[Data items]
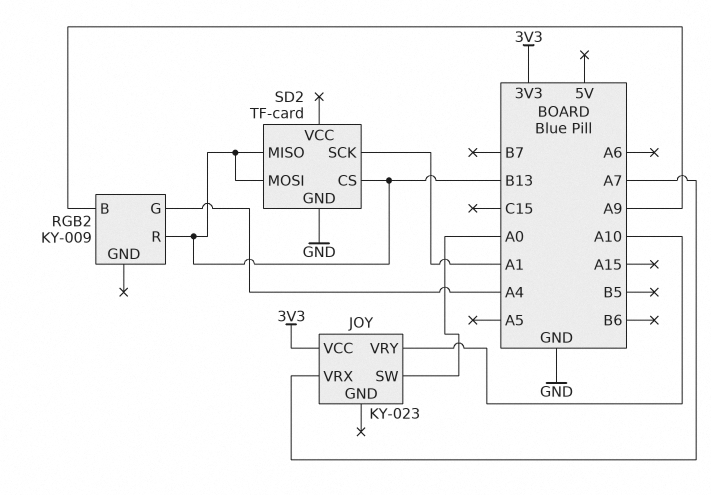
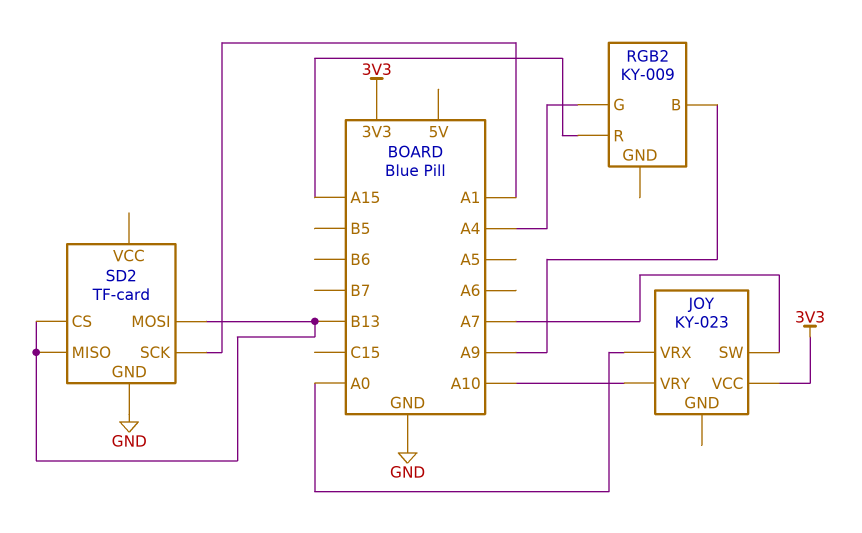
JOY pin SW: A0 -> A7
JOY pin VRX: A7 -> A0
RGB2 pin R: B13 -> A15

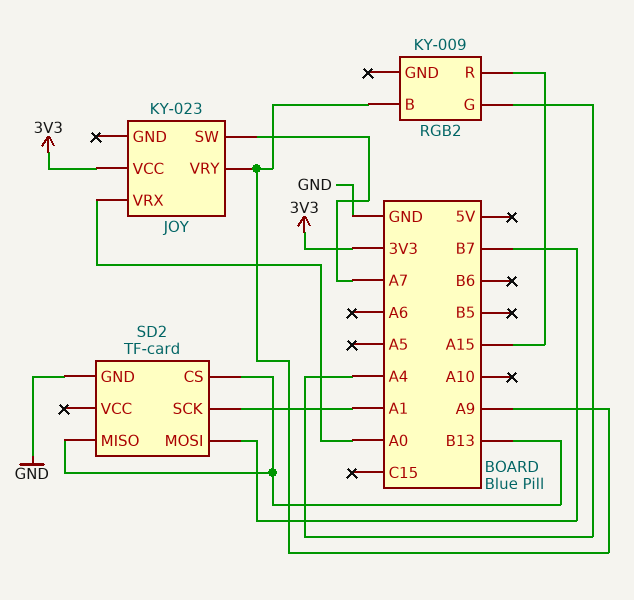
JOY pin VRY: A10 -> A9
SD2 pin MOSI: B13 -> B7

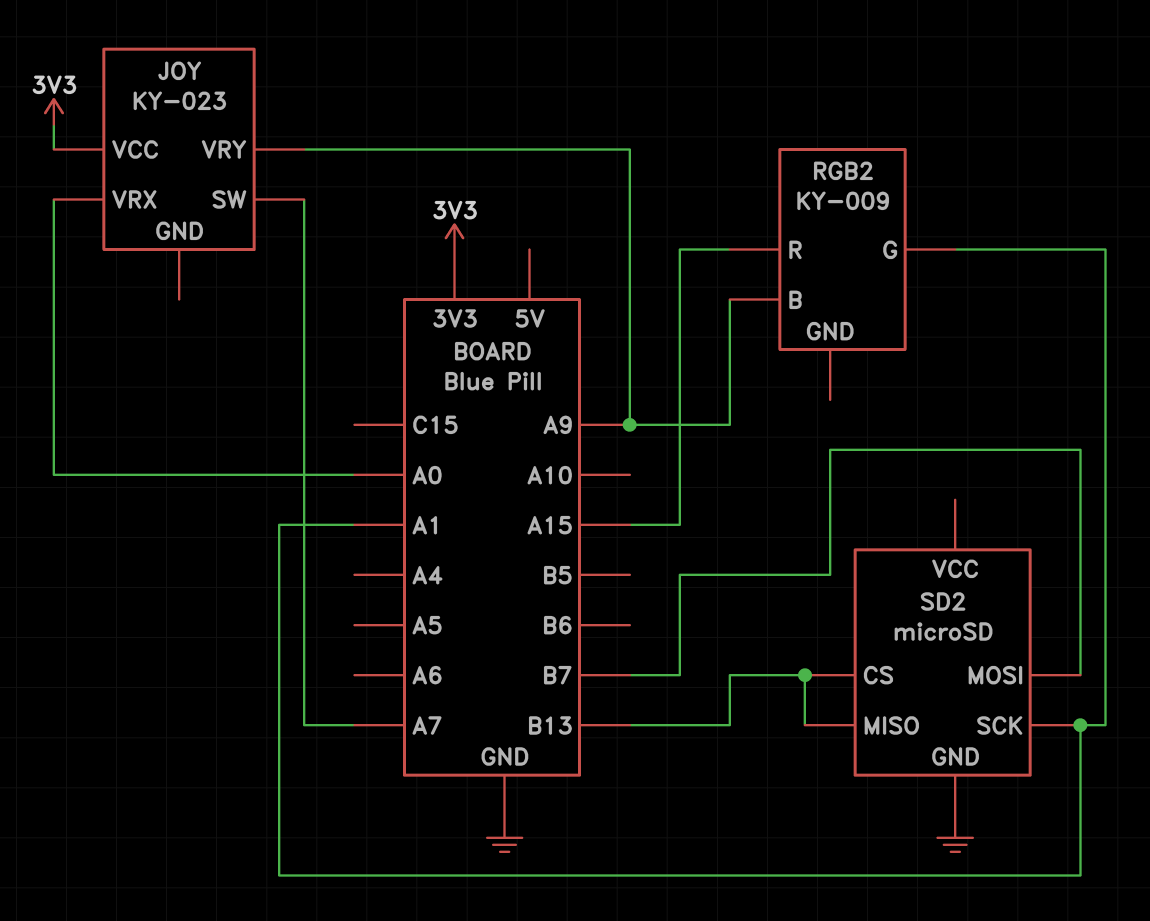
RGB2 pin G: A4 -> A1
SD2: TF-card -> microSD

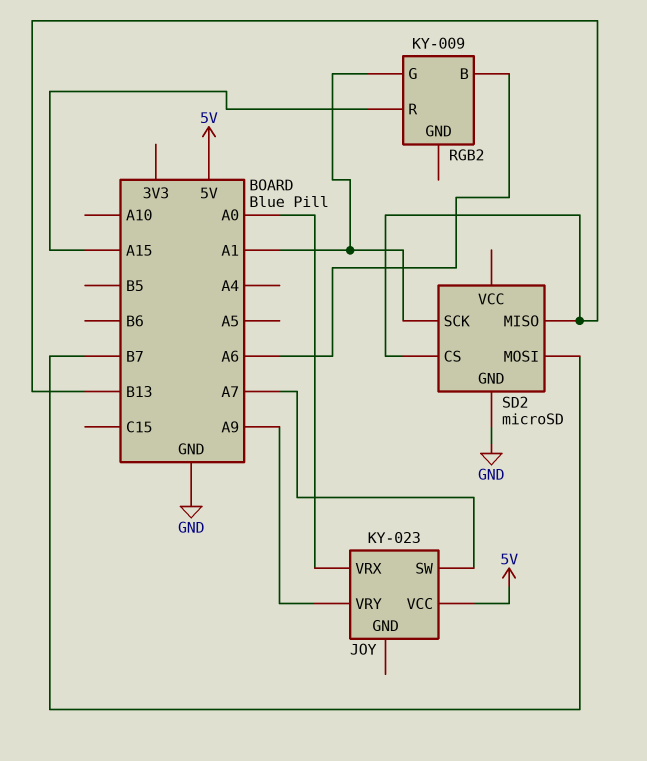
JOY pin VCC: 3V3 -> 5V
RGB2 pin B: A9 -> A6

**WHAT TO DO**. Each entry above should be printed again word for word, with any picture dropped.

**TASK SOLUTION**.
JOY pin SW: A0 -> A7
JOY pin VRX: A7 -> A0
RGB2 pin R: B13 -> A15

JOY pin VRY: A10 -> A9
SD2 pin MOSI: B13 -> B7

RGB2 pin G: A4 -> A1
SD2: TF-card -> microSD

JOY pin VCC: 3V3 -> 5V
RGB2 pin B: A9 -> A6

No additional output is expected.